Supplied information:
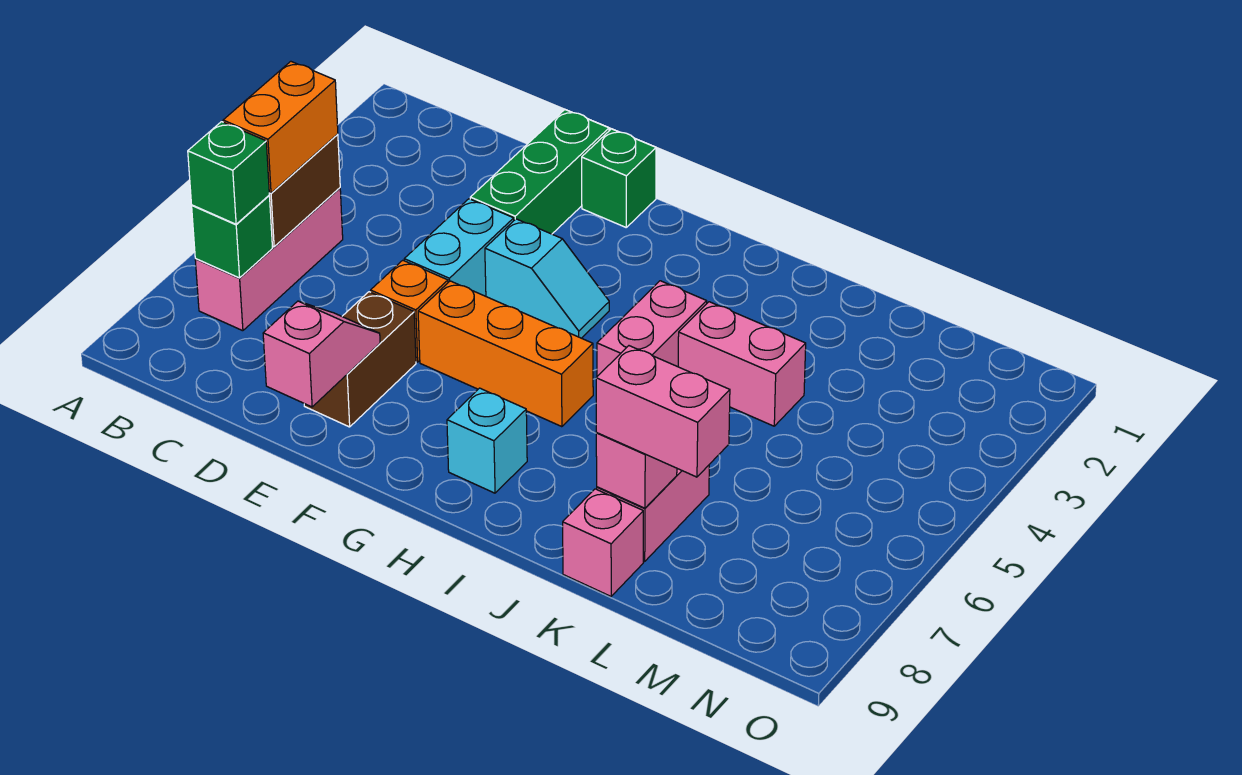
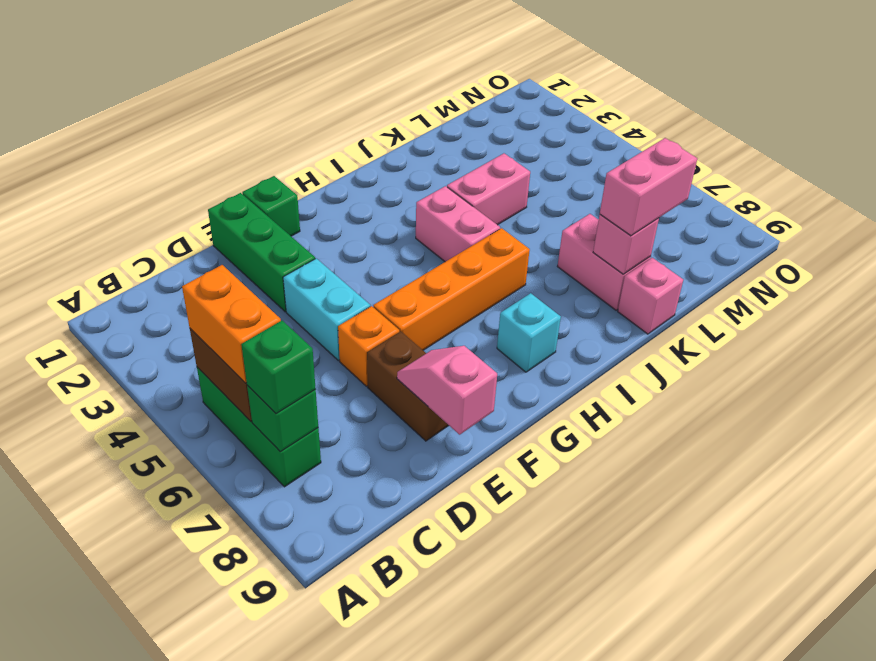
pink brick B5:B7 level 1 -> green brick B5:B7 level 1
cyan slope F4:G4 level 1 top F -> none
orange brick F6:H6 level 1 -> orange brick F6:I6 level 1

What the task requires: Each line of the listing must be restated word for word, and the pictures left out.

Exercise solution:
pink brick B5:B7 level 1 -> green brick B5:B7 level 1
cyan slope F4:G4 level 1 top F -> none
orange brick F6:H6 level 1 -> orange brick F6:I6 level 1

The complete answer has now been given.